### TASK DIRECTIONS
Please put all of the entries below into a Markdown table with two columns, Row and Line, giving each line its own numbered row and leaving out any blank lines.

### INPUT RECORDS
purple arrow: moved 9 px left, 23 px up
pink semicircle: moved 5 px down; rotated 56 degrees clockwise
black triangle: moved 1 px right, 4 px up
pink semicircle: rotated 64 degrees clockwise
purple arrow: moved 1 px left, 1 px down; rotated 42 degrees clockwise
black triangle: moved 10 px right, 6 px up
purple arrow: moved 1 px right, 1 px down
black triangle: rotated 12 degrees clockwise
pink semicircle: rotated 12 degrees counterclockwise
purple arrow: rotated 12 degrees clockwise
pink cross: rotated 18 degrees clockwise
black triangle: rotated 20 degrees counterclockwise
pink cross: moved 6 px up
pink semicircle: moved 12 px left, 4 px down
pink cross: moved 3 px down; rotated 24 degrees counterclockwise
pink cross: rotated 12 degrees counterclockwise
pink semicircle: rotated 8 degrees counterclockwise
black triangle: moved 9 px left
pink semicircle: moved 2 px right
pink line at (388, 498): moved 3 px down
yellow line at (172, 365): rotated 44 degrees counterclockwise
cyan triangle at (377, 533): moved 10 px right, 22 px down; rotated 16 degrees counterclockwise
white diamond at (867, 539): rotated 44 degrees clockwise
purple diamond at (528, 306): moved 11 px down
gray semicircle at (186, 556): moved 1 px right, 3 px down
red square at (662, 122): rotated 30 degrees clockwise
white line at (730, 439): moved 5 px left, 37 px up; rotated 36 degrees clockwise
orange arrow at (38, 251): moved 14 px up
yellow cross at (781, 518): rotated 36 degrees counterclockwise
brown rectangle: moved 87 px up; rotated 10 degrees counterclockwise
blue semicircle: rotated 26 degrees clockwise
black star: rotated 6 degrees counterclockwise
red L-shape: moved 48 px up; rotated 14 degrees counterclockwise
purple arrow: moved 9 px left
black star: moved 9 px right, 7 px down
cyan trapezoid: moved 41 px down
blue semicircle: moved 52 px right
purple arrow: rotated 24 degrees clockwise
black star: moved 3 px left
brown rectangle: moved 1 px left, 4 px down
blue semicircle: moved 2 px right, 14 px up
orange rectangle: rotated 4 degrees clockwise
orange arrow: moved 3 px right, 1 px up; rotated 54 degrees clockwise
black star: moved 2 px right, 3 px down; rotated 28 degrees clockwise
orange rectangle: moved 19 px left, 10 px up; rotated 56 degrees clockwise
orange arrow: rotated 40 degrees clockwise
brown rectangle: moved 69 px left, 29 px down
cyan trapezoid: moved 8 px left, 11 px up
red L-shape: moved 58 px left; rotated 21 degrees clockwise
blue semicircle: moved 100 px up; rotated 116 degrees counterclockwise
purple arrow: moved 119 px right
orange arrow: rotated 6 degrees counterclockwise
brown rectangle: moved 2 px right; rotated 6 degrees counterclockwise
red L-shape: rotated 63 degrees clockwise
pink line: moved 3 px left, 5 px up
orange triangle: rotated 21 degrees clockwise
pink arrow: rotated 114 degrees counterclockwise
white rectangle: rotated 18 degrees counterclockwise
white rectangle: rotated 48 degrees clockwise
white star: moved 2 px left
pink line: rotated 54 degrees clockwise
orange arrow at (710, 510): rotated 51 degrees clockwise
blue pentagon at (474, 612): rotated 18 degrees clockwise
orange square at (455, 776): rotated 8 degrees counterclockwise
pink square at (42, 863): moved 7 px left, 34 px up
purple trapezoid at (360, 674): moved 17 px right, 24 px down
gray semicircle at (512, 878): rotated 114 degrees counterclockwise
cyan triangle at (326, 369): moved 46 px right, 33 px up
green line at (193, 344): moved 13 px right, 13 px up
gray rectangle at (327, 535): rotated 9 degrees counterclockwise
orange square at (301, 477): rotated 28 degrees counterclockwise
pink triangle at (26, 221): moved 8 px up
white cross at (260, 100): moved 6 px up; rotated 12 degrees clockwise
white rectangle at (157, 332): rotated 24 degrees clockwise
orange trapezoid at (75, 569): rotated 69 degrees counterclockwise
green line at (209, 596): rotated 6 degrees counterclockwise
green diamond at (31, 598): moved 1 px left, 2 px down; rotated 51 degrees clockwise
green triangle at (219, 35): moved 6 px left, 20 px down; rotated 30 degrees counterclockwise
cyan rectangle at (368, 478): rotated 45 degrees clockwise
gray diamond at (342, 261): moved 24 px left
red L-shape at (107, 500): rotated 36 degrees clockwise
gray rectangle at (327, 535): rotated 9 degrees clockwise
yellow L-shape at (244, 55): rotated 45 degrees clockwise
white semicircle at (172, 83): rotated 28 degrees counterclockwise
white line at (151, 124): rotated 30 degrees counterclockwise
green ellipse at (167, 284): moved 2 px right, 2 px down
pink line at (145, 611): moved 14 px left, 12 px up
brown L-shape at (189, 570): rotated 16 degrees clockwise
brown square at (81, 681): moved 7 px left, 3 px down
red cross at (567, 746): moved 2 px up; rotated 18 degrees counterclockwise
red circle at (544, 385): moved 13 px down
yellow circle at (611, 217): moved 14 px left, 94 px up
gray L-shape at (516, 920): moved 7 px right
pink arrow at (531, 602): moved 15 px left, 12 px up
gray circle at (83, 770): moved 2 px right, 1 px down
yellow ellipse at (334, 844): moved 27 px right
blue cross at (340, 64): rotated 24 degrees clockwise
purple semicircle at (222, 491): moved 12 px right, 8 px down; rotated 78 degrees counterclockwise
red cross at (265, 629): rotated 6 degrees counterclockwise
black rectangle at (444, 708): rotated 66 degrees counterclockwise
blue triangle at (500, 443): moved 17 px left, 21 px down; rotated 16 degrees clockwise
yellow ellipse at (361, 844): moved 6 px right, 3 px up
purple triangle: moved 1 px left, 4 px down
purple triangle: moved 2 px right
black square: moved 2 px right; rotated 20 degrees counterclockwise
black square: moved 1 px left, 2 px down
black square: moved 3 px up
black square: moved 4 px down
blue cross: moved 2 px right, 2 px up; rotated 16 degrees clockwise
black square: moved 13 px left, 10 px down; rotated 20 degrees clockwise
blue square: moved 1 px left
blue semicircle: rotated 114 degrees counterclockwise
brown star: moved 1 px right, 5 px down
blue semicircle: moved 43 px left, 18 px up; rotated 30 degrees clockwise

### ANSWER TO THIS TASK
| Row | Line |
|---|---|
| 1 | purple arrow: moved 9 px left, 23 px up |
| 2 | pink semicircle: moved 5 px down; rotated 56 degrees clockwise |
| 3 | black triangle: moved 1 px right, 4 px up |
| 4 | pink semicircle: rotated 64 degrees clockwise |
| 5 | purple arrow: moved 1 px left, 1 px down; rotated 42 degrees clockwise |
| 6 | black triangle: moved 10 px right, 6 px up |
| 7 | purple arrow: moved 1 px right, 1 px down |
| 8 | black triangle: rotated 12 degrees clockwise |
| 9 | pink semicircle: rotated 12 degrees counterclockwise |
| 10 | purple arrow: rotated 12 degrees clockwise |
| 11 | pink cross: rotated 18 degrees clockwise |
| 12 | black triangle: rotated 20 degrees counterclockwise |
| 13 | pink cross: moved 6 px up |
| 14 | pink semicircle: moved 12 px left, 4 px down |
| 15 | pink cross: moved 3 px down; rotated 24 degrees counterclockwise |
| 16 | pink cross: rotated 12 degrees counterclockwise |
| 17 | pink semicircle: rotated 8 degrees counterclockwise |
| 18 | black triangle: moved 9 px left |
| 19 | pink semicircle: moved 2 px right |
| 20 | pink line at (388, 498): moved 3 px down |
| 21 | yellow line at (172, 365): rotated 44 degrees counterclockwise |
| 22 | cyan triangle at (377, 533): moved 10 px right, 22 px down; rotated 16 degrees counterclockwise |
| 23 | white diamond at (867, 539): rotated 44 degrees clockwise |
| 24 | purple diamond at (528, 306): moved 11 px down |
| 25 | gray semicircle at (186, 556): moved 1 px right, 3 px down |
| 26 | red square at (662, 122): rotated 30 degrees clockwise |
| 27 | white line at (730, 439): moved 5 px left, 37 px up; rotated 36 degrees clockwise |
| 28 | orange arrow at (38, 251): moved 14 px up |
| 29 | yellow cross at (781, 518): rotated 36 degrees counterclockwise |
| 30 | brown rectangle: moved 87 px up; rotated 10 degrees counterclockwise |
| 31 | blue semicircle: rotated 26 degrees clockwise |
| 32 | black star: rotated 6 degrees counterclockwise |
| 33 | red L-shape: moved 48 px up; rotated 14 degrees counterclockwise |
| 34 | purple arrow: moved 9 px left |
| 35 | black star: moved 9 px right, 7 px down |
| 36 | cyan trapezoid: moved 41 px down |
| 37 | blue semicircle: moved 52 px right |
| 38 | purple arrow: rotated 24 degrees clockwise |
| 39 | black star: moved 3 px left |
| 40 | brown rectangle: moved 1 px left, 4 px down |
| 41 | blue semicircle: moved 2 px right, 14 px up |
| 42 | orange rectangle: rotated 4 degrees clockwise |
| 43 | orange arrow: moved 3 px right, 1 px up; rotated 54 degrees clockwise |
| 44 | black star: moved 2 px right, 3 px down; rotated 28 degrees clockwise |
| 45 | orange rectangle: moved 19 px left, 10 px up; rotated 56 degrees clockwise |
| 46 | orange arrow: rotated 40 degrees clockwise |
| 47 | brown rectangle: moved 69 px left, 29 px down |
| 48 | cyan trapezoid: moved 8 px left, 11 px up |
| 49 | red L-shape: moved 58 px left; rotated 21 degrees clockwise |
| 50 | blue semicircle: moved 100 px up; rotated 116 degrees counterclockwise |
| 51 | purple arrow: moved 119 px right |
| 52 | orange arrow: rotated 6 degrees counterclockwise |
| 53 | brown rectangle: moved 2 px right; rotated 6 degrees counterclockwise |
| 54 | red L-shape: rotated 63 degrees clockwise |
| 55 | pink line: moved 3 px left, 5 px up |
| 56 | orange triangle: rotated 21 degrees clockwise |
| 57 | pink arrow: rotated 114 degrees counterclockwise |
| 58 | white rectangle: rotated 18 degrees counterclockwise |
| 59 | white rectangle: rotated 48 degrees clockwise |
| 60 | white star: moved 2 px left |
| 61 | pink line: rotated 54 degrees clockwise |
| 62 | orange arrow at (710, 510): rotated 51 degrees clockwise |
| 63 | blue pentagon at (474, 612): rotated 18 degrees clockwise |
| 64 | orange square at (455, 776): rotated 8 degrees counterclockwise |
| 65 | pink square at (42, 863): moved 7 px left, 34 px up |
| 66 | purple trapezoid at (360, 674): moved 17 px right, 24 px down |
| 67 | gray semicircle at (512, 878): rotated 114 degrees counterclockwise |
| 68 | cyan triangle at (326, 369): moved 46 px right, 33 px up |
| 69 | green line at (193, 344): moved 13 px right, 13 px up |
| 70 | gray rectangle at (327, 535): rotated 9 degrees counterclockwise |
| 71 | orange square at (301, 477): rotated 28 degrees counterclockwise |
| 72 | pink triangle at (26, 221): moved 8 px up |
| 73 | white cross at (260, 100): moved 6 px up; rotated 12 degrees clockwise |
| 74 | white rectangle at (157, 332): rotated 24 degrees clockwise |
| 75 | orange trapezoid at (75, 569): rotated 69 degrees counterclockwise |
| 76 | green line at (209, 596): rotated 6 degrees counterclockwise |
| 77 | green diamond at (31, 598): moved 1 px left, 2 px down; rotated 51 degrees clockwise |
| 78 | green triangle at (219, 35): moved 6 px left, 20 px down; rotated 30 degrees counterclockwise |
| 79 | cyan rectangle at (368, 478): rotated 45 degrees clockwise |
| 80 | gray diamond at (342, 261): moved 24 px left |
| 81 | red L-shape at (107, 500): rotated 36 degrees clockwise |
| 82 | gray rectangle at (327, 535): rotated 9 degrees clockwise |
| 83 | yellow L-shape at (244, 55): rotated 45 degrees clockwise |
| 84 | white semicircle at (172, 83): rotated 28 degrees counterclockwise |
| 85 | white line at (151, 124): rotated 30 degrees counterclockwise |
| 86 | green ellipse at (167, 284): moved 2 px right, 2 px down |
| 87 | pink line at (145, 611): moved 14 px left, 12 px up |
| 88 | brown L-shape at (189, 570): rotated 16 degrees clockwise |
| 89 | brown square at (81, 681): moved 7 px left, 3 px down |
| 90 | red cross at (567, 746): moved 2 px up; rotated 18 degrees counterclockwise |
| 91 | red circle at (544, 385): moved 13 px down |
| 92 | yellow circle at (611, 217): moved 14 px left, 94 px up |
| 93 | gray L-shape at (516, 920): moved 7 px right |
| 94 | pink arrow at (531, 602): moved 15 px left, 12 px up |
| 95 | gray circle at (83, 770): moved 2 px right, 1 px down |
| 96 | yellow ellipse at (334, 844): moved 27 px right |
| 97 | blue cross at (340, 64): rotated 24 degrees clockwise |
| 98 | purple semicircle at (222, 491): moved 12 px right, 8 px down; rotated 78 degrees counterclockwise |
| 99 | red cross at (265, 629): rotated 6 degrees counterclockwise |
| 100 | black rectangle at (444, 708): rotated 66 degrees counterclockwise |
| 101 | blue triangle at (500, 443): moved 17 px left, 21 px down; rotated 16 degrees clockwise |
| 102 | yellow ellipse at (361, 844): moved 6 px right, 3 px up |
| 103 | purple triangle: moved 1 px left, 4 px down |
| 104 | purple triangle: moved 2 px right |
| 105 | black square: moved 2 px right; rotated 20 degrees counterclockwise |
| 106 | black square: moved 1 px left, 2 px down |
| 107 | black square: moved 3 px up |
| 108 | black square: moved 4 px down |
| 109 | blue cross: moved 2 px right, 2 px up; rotated 16 degrees clockwise |
| 110 | black square: moved 13 px left, 10 px down; rotated 20 degrees clockwise |
| 111 | blue square: moved 1 px left |
| 112 | blue semicircle: rotated 114 degrees counterclockwise |
| 113 | brown star: moved 1 px right, 5 px down |
| 114 | blue semicircle: moved 43 px left, 18 px up; rotated 30 degrees clockwise |